__WORK ITEM__. Return every entry below word for word and leave out any picture.

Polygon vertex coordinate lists
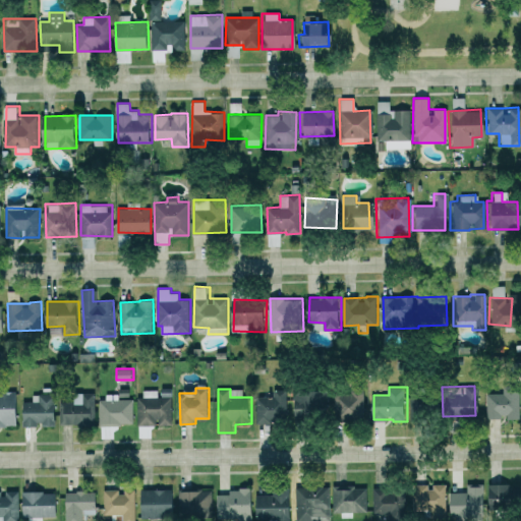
[(288,422),(288,389),(275,389),(275,396),(257,396),(257,422),(288,422)]
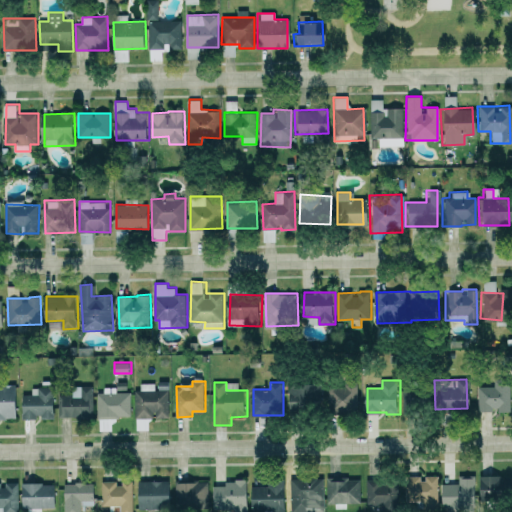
[(170,390),(157,390),(157,383),(141,383),(142,390),(136,390),(136,417),(156,417),(170,417),(170,390)]
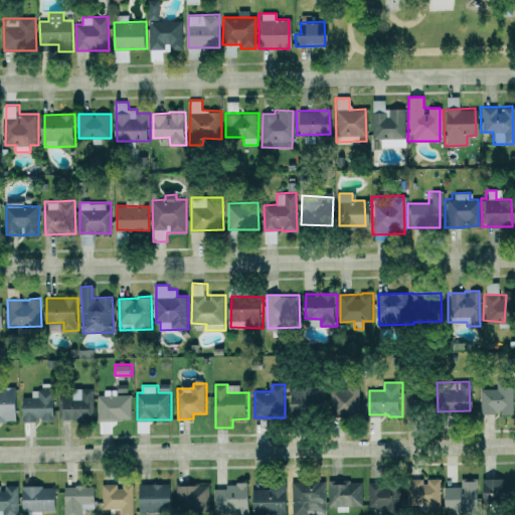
[(325,385),(292,385),(292,412),(325,412),(325,385)]
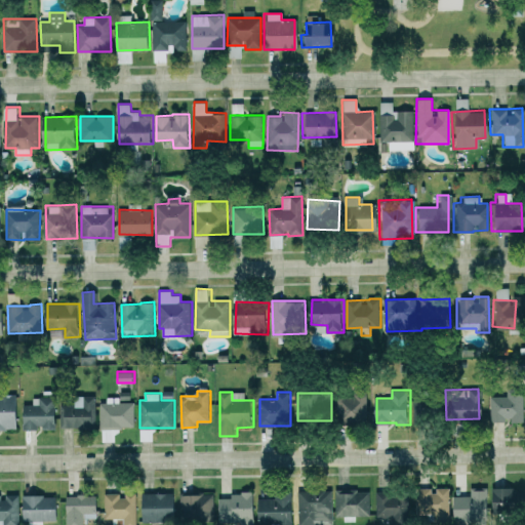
[(0,429),(19,429),(18,394),(0,395),(0,429)]
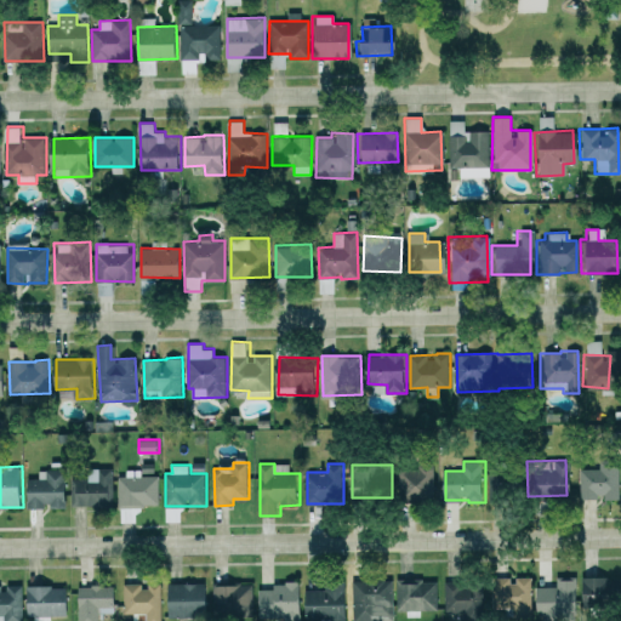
[(120,476),(120,506),(160,505),(159,467),(138,468),(138,476),(120,476)]
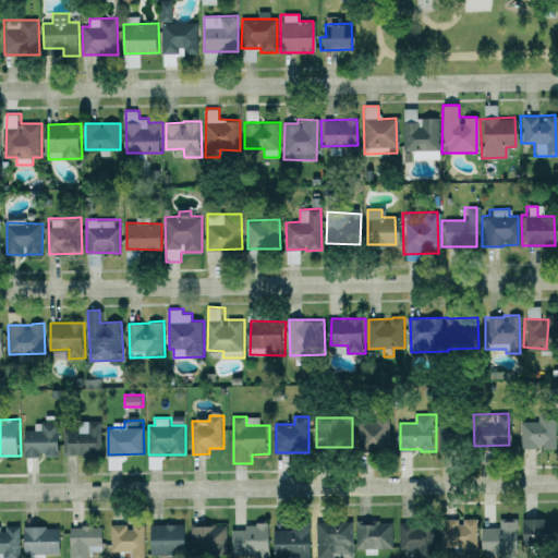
[(391,420),(360,421),(361,450),(392,450),(391,420)]
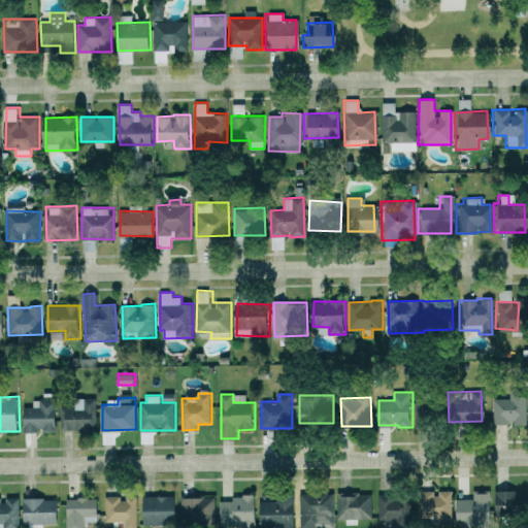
[(524,397),(490,397),(490,425),(504,425),(504,423),(523,423),(524,397)]
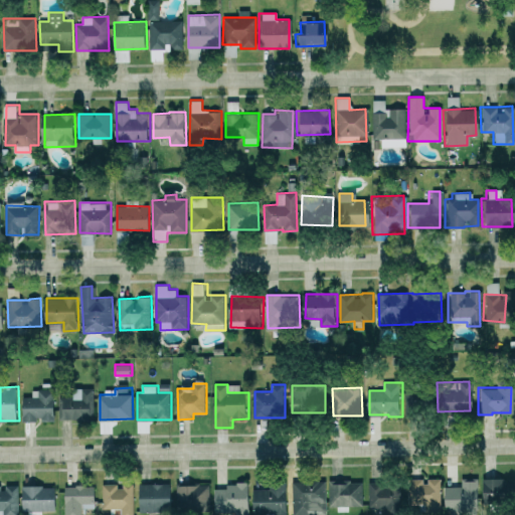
[(96,388),(78,388),(78,397),(60,396),(59,419),(95,419),(96,388)]
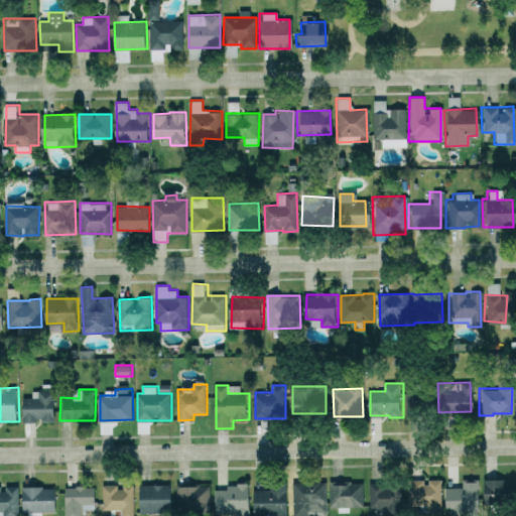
[(421,389),(422,409),(437,408),(436,389),(421,389)]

__ANSWER TO THE EXERCISE__.
[(288,422),(288,389),(275,389),(275,396),(257,396),(257,422),(288,422)]
[(170,390),(157,390),(157,383),(141,383),(142,390),(136,390),(136,417),(156,417),(170,417),(170,390)]
[(325,385),(292,385),(292,412),(325,412),(325,385)]
[(0,429),(19,429),(18,394),(0,395),(0,429)]
[(120,476),(120,506),(160,505),(159,467),(138,468),(138,476),(120,476)]
[(391,420),(360,421),(361,450),(392,450),(391,420)]
[(524,397),(490,397),(490,425),(504,425),(504,423),(523,423),(524,397)]
[(96,388),(78,388),(78,397),(60,396),(59,419),(95,419),(96,388)]
[(421,389),(422,409),(437,408),(436,389),(421,389)]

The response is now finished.